### What this task involves
Once the line containing "camera: 10 degrees left, 0 degrees up" is found in the records below, return it and each following line exactly, up to and including the line containing "(529, 255) = (334, 233): none -> red fork", and nothing else.

(Material for the task begins)

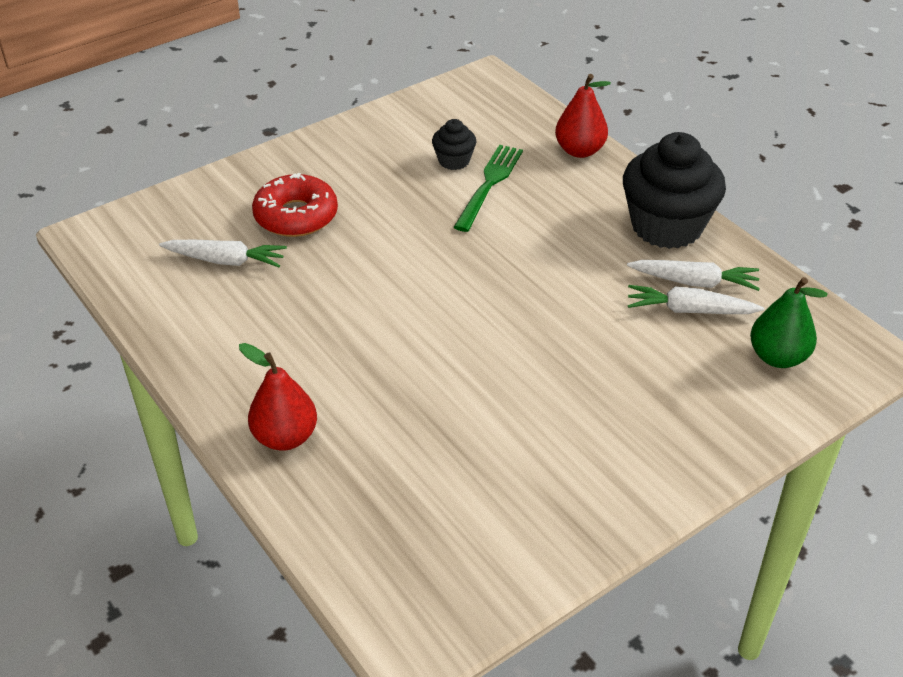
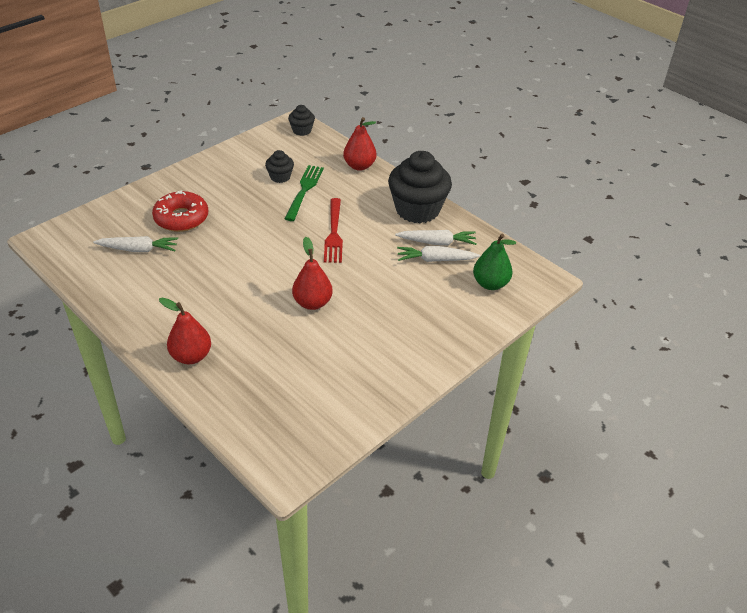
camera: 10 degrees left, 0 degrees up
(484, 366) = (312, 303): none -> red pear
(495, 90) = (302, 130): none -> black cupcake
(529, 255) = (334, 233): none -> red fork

(Material for the task ends)
(Material for the task begins)

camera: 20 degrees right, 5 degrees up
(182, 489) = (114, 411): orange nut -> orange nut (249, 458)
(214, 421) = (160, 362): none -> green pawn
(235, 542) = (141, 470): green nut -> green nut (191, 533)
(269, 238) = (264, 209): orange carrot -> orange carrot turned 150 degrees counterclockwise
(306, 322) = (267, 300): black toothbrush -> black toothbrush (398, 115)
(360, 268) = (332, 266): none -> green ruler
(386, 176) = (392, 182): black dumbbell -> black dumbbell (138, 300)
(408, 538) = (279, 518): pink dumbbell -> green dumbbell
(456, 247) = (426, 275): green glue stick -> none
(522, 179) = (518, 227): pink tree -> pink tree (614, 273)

(Material for the task ends)

### Task result
camera: 10 degrees left, 0 degrees up
(484, 366) = (312, 303): none -> red pear
(495, 90) = (302, 130): none -> black cupcake
(529, 255) = (334, 233): none -> red fork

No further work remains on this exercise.